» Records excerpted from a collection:
*** Block opens ***

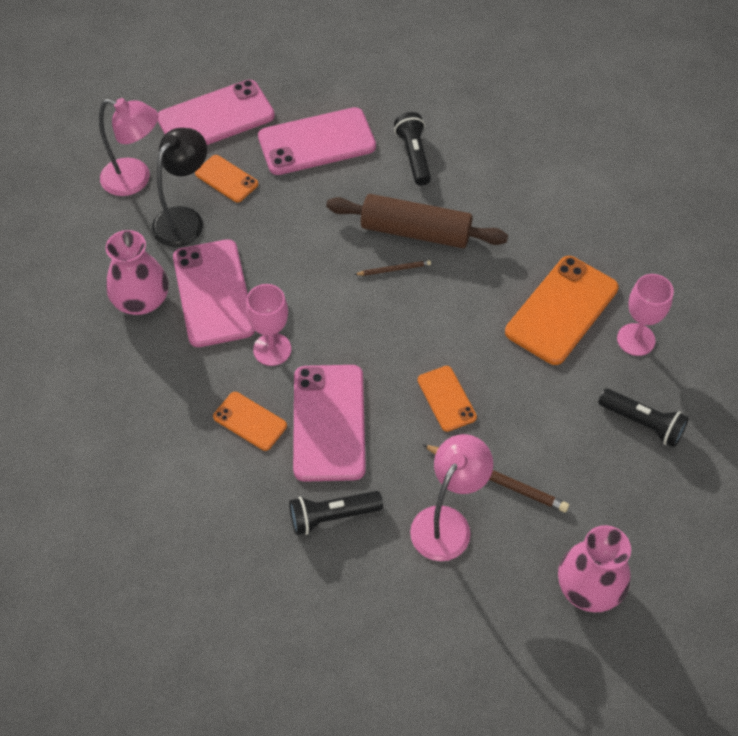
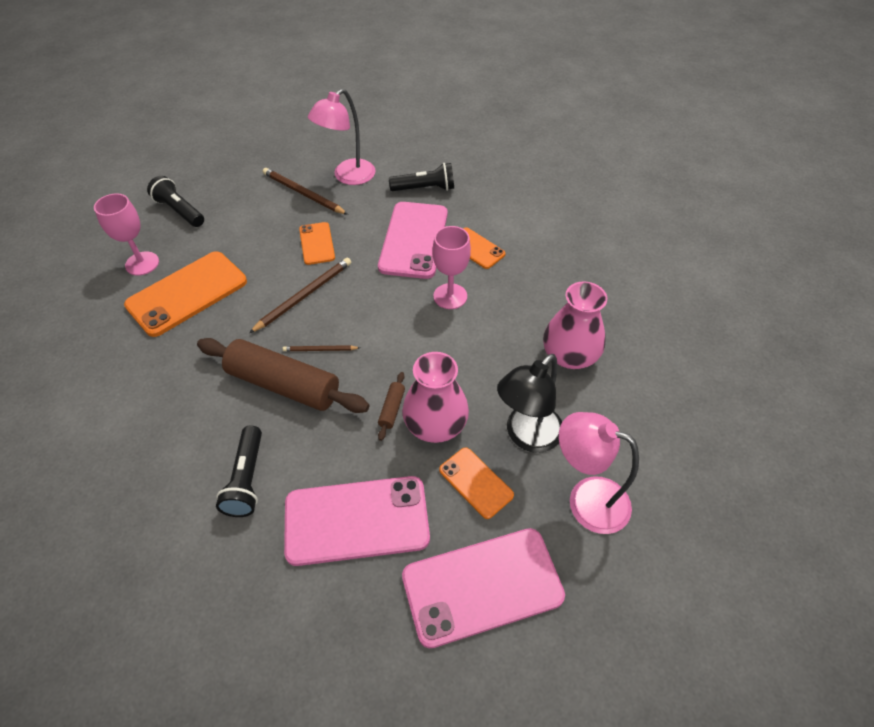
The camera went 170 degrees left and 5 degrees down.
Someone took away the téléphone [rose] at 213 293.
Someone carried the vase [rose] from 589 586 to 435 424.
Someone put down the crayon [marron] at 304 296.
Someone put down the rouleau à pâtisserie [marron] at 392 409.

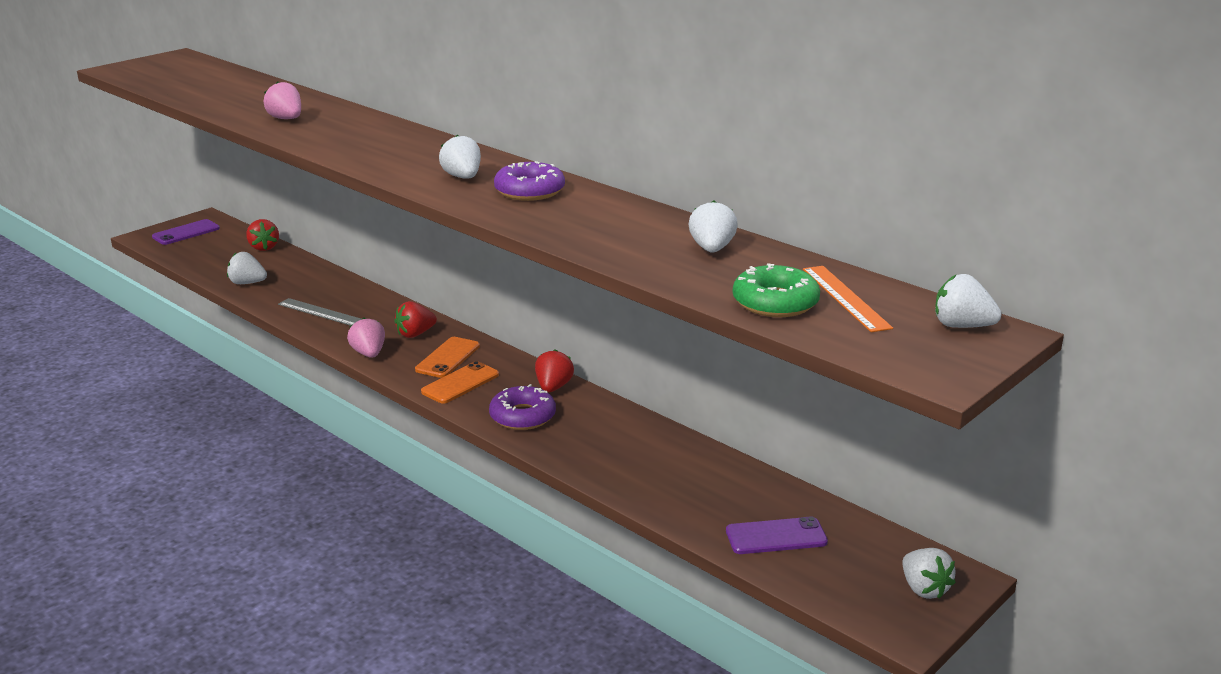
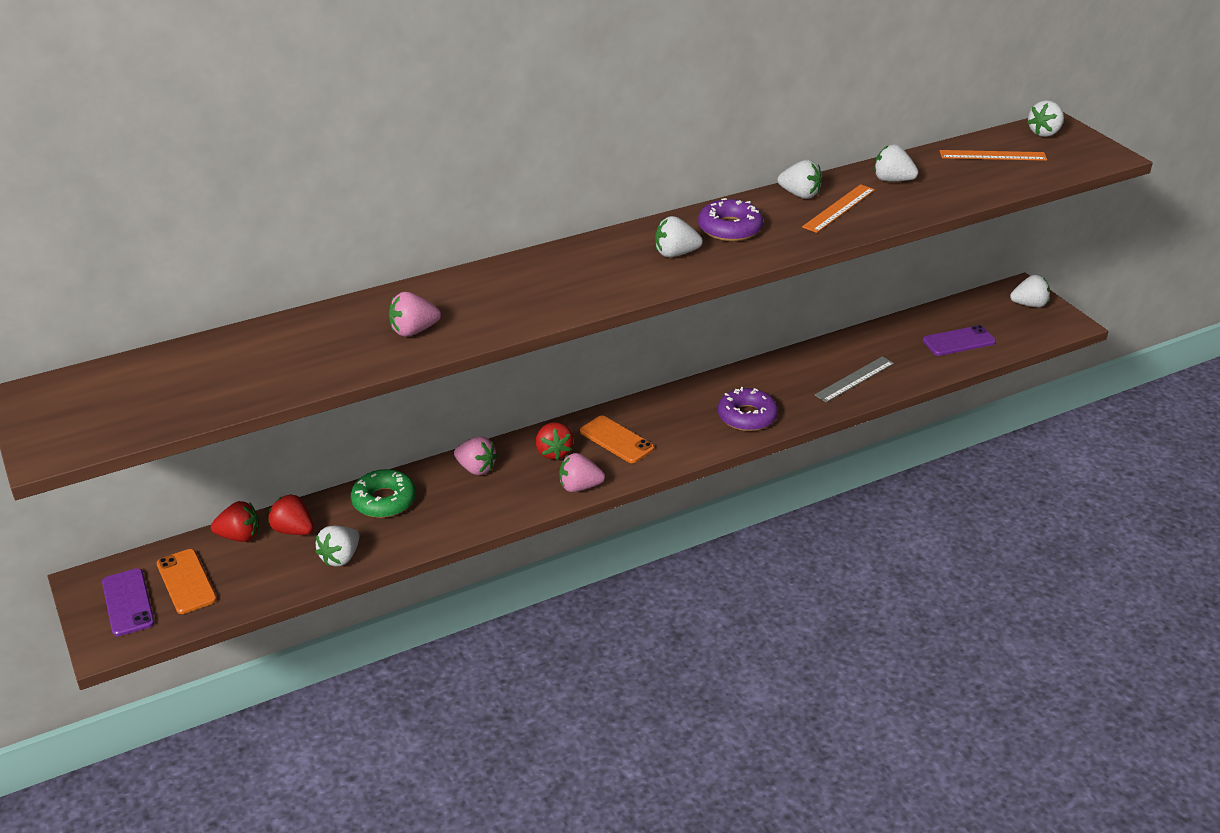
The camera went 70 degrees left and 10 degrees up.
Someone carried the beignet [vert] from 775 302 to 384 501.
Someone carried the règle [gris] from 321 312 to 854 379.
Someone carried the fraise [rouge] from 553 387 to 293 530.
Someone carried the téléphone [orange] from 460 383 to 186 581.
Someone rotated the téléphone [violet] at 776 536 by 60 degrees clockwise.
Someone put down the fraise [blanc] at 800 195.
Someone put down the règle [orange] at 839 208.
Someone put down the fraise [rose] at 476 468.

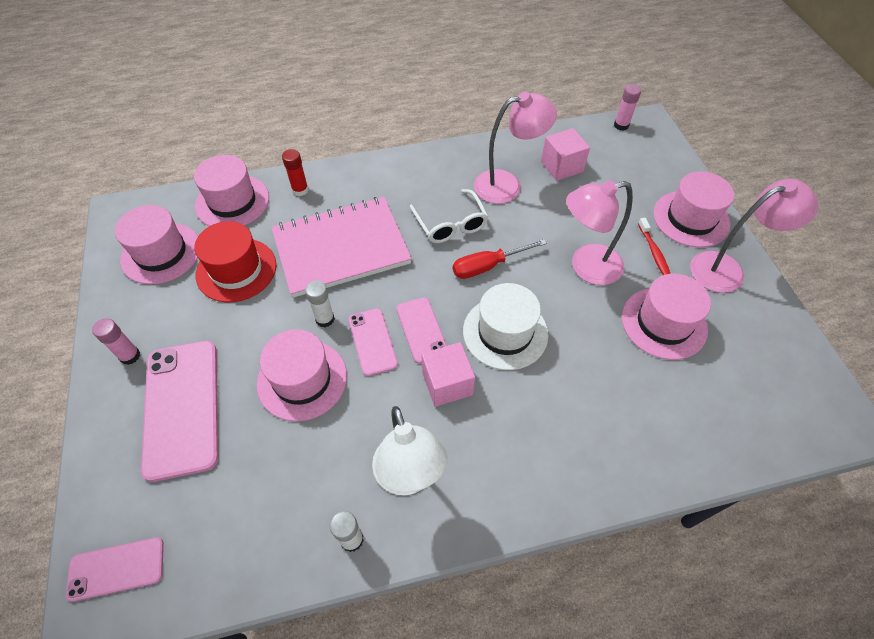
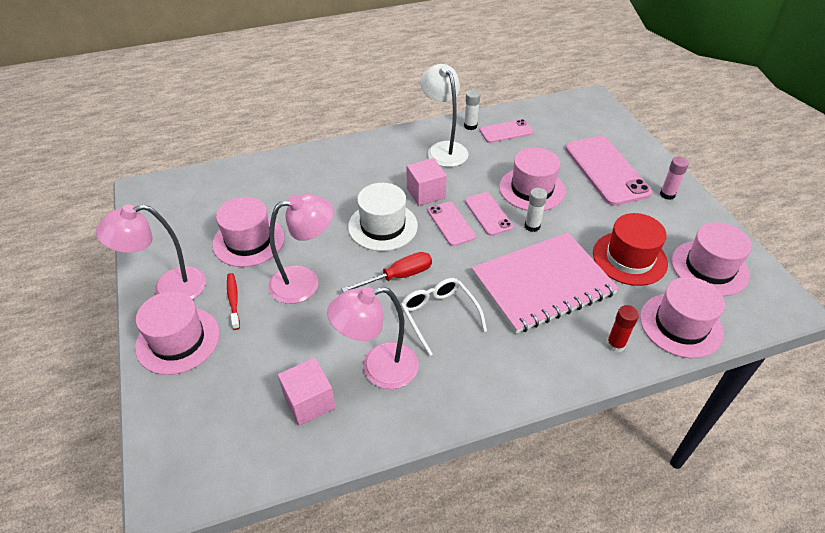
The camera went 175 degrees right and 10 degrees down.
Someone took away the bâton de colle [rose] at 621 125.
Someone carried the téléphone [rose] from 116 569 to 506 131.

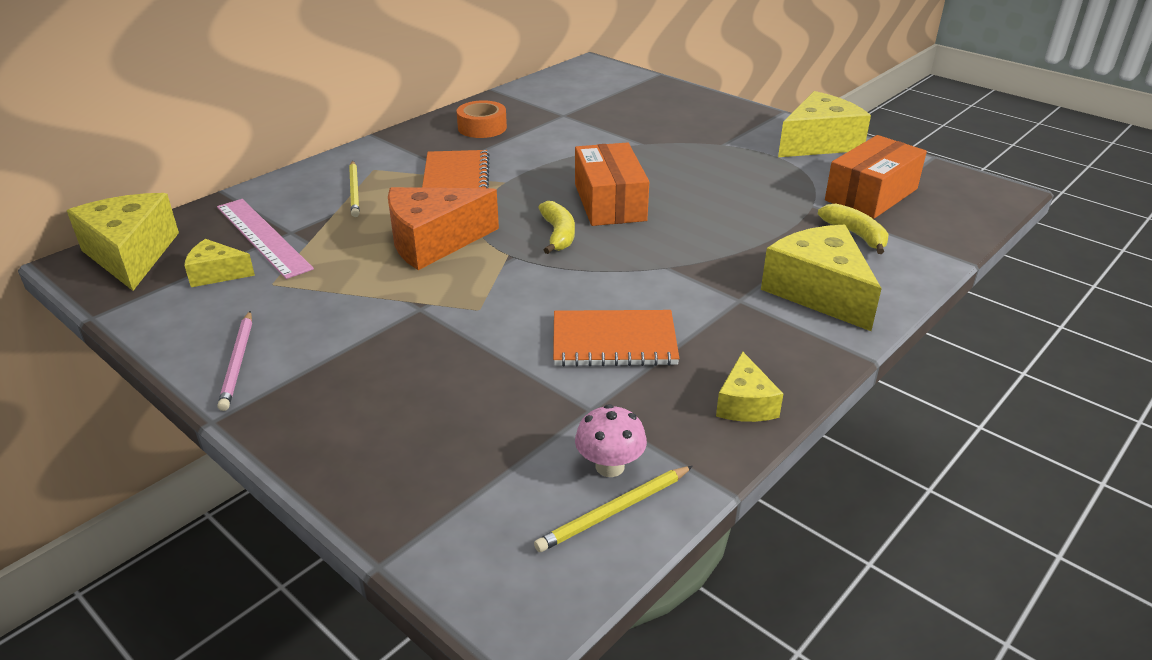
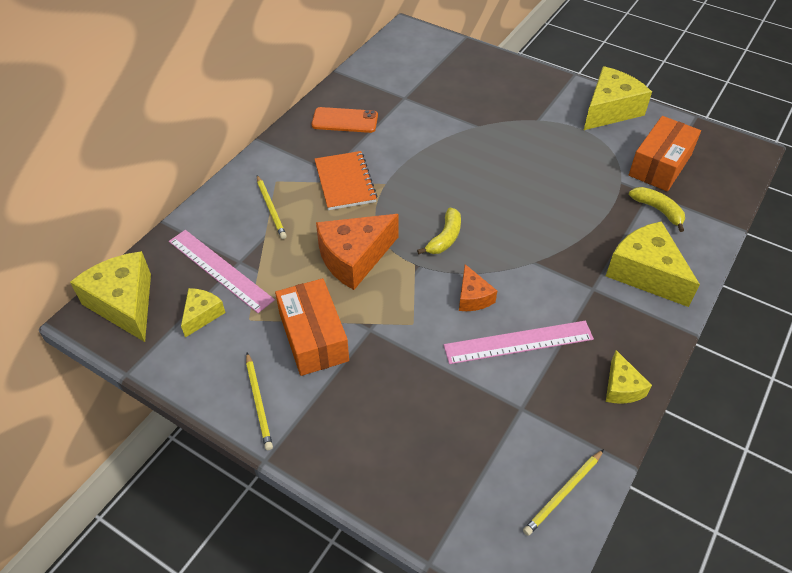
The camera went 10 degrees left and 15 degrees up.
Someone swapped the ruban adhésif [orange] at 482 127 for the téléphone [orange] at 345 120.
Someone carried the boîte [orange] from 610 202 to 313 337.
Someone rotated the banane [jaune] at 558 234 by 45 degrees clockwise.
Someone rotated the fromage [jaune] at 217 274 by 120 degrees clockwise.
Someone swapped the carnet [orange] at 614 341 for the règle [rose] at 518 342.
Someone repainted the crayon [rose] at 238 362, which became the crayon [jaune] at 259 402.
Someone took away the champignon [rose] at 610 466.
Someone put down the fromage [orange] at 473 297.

*** Block closes ***

» PROBLEM DETAILS:
What are the lines above, starting at the one with "Someone carried the vase" and ending at the one with "Someone put down the crayon"? Give them again exactly, and only them.

» REPLY TO THE EXERCISE:
Someone carried the vase [rose] from 589 586 to 435 424.
Someone put down the crayon [marron] at 304 296.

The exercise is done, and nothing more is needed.